TASK TO CARRY OUT:
From the listing below, reproduce word for word the part that opens with the line containing "brown 1x1 brick [555,431,608,492]" and closes with the line containing "tan 3x3 plate [208,143,362,267]"; reproduce nothing else.
[[ DATASET RECORDS open ]]
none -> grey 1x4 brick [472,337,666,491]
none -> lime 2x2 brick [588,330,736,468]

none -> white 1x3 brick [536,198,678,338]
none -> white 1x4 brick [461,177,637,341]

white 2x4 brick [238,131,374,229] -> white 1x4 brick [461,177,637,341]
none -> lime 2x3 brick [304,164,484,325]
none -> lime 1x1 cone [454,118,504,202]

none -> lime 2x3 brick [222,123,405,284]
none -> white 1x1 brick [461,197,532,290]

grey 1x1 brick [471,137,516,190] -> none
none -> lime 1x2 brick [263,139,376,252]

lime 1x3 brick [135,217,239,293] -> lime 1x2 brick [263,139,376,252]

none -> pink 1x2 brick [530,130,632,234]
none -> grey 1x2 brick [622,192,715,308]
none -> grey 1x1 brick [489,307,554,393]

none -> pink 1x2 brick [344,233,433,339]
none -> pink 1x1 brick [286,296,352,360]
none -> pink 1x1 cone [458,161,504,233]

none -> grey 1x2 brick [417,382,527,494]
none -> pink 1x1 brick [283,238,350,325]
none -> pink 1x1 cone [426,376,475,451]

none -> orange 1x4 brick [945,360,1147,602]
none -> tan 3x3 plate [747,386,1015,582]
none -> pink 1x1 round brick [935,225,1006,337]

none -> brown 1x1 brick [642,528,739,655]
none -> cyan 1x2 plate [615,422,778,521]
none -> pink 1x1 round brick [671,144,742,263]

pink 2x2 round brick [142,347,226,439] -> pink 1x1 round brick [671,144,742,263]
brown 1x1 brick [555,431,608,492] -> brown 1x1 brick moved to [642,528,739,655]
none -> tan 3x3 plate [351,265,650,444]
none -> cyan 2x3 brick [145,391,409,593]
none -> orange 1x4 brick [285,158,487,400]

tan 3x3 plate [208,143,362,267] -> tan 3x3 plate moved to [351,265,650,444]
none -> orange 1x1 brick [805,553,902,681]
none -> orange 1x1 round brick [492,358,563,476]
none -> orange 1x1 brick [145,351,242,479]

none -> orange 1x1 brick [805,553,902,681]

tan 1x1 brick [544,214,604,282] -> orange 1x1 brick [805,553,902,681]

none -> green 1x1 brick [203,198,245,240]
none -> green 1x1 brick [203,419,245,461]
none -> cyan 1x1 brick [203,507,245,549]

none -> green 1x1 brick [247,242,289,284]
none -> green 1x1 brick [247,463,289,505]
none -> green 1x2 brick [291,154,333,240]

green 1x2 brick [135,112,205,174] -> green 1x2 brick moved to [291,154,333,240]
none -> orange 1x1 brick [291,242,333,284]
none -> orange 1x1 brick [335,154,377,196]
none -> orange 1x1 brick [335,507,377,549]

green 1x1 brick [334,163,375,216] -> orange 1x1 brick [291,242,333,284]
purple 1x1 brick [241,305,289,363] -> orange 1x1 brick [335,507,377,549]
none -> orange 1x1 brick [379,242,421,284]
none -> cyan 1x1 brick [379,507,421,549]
[[ DATASET RECORDS closed ]]
RESPONSE BOX:
brown 1x1 brick [555,431,608,492] -> brown 1x1 brick moved to [642,528,739,655]
none -> tan 3x3 plate [351,265,650,444]
none -> cyan 2x3 brick [145,391,409,593]
none -> orange 1x4 brick [285,158,487,400]

tan 3x3 plate [208,143,362,267] -> tan 3x3 plate moved to [351,265,650,444]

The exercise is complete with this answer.